• **TASK DETAILS**
Return every line in the listing below that contains the string "fabric".

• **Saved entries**
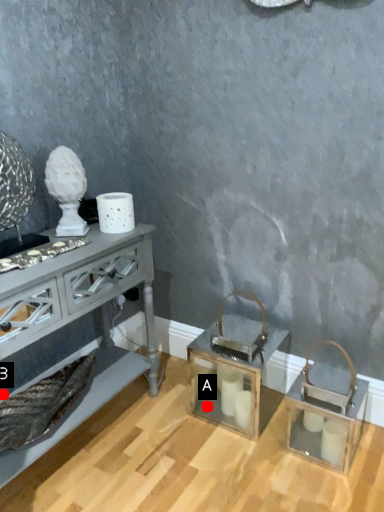
Question: Two points are circled on the image, labeled by A and B beside each circle. Among these points, which one is nearest to the camera?

Choices:
 (A) A is closer
 (B) B is closer

Answer: (B)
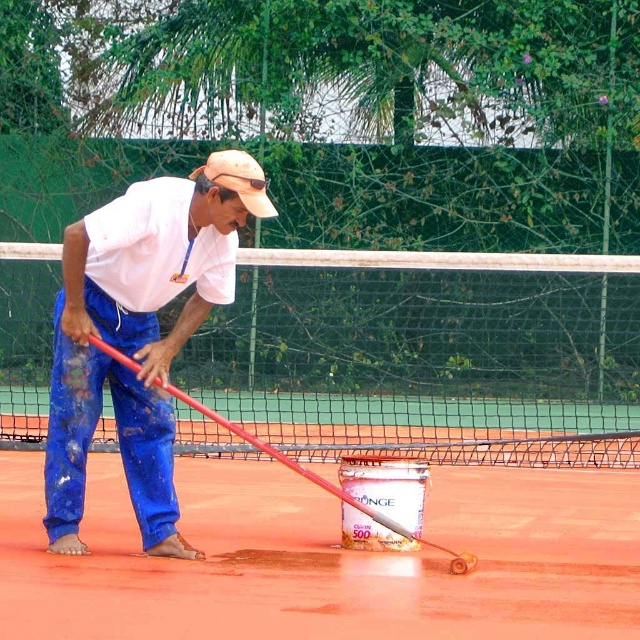
Question: In this image, where is smooth clay surface at center located relative to blue cotton pants at center?

Choices:
 (A) right
 (B) left

Answer: (A)

Question: Which of these objects is positioned farthest from the smooth clay surface at center?

Choices:
 (A) tan fabric baseball cap at center
 (B) blue cotton pants at center

Answer: (A)

Question: Which of the following is the closest to the observer?

Choices:
 (A) (253, 184)
 (B) (428, 292)
 (C) (60, 378)

Answer: (A)

Question: Can you confirm if blue cotton pants at center is positioned above tan fabric baseball cap at center?

Choices:
 (A) yes
 (B) no

Answer: (B)

Question: Is white mesh tennis net at center below tan fabric baseball cap at center?

Choices:
 (A) yes
 (B) no

Answer: (A)

Question: Which point is closer to the camera taking this photo?

Choices:
 (A) (4, 496)
 (B) (132, 324)

Answer: (B)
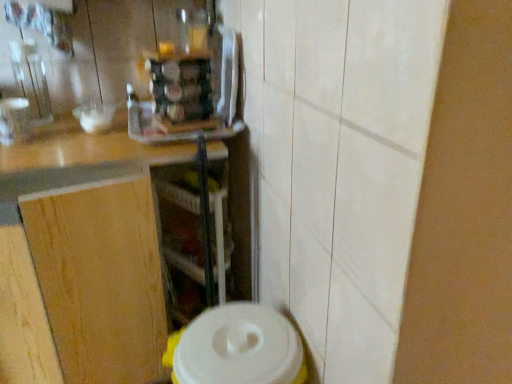
Question: Is wooden at left wider or thinner than transparent plastic shelf at center?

• **RESULT FOR THIS TASK**
 (A) tan fabric baseball cap at center
Question: Can you confirm if blue cotton pants at center is positioned above tan fabric baseball cap at center?
Question: Is white mesh tennis net at center below tan fabric baseball cap at center?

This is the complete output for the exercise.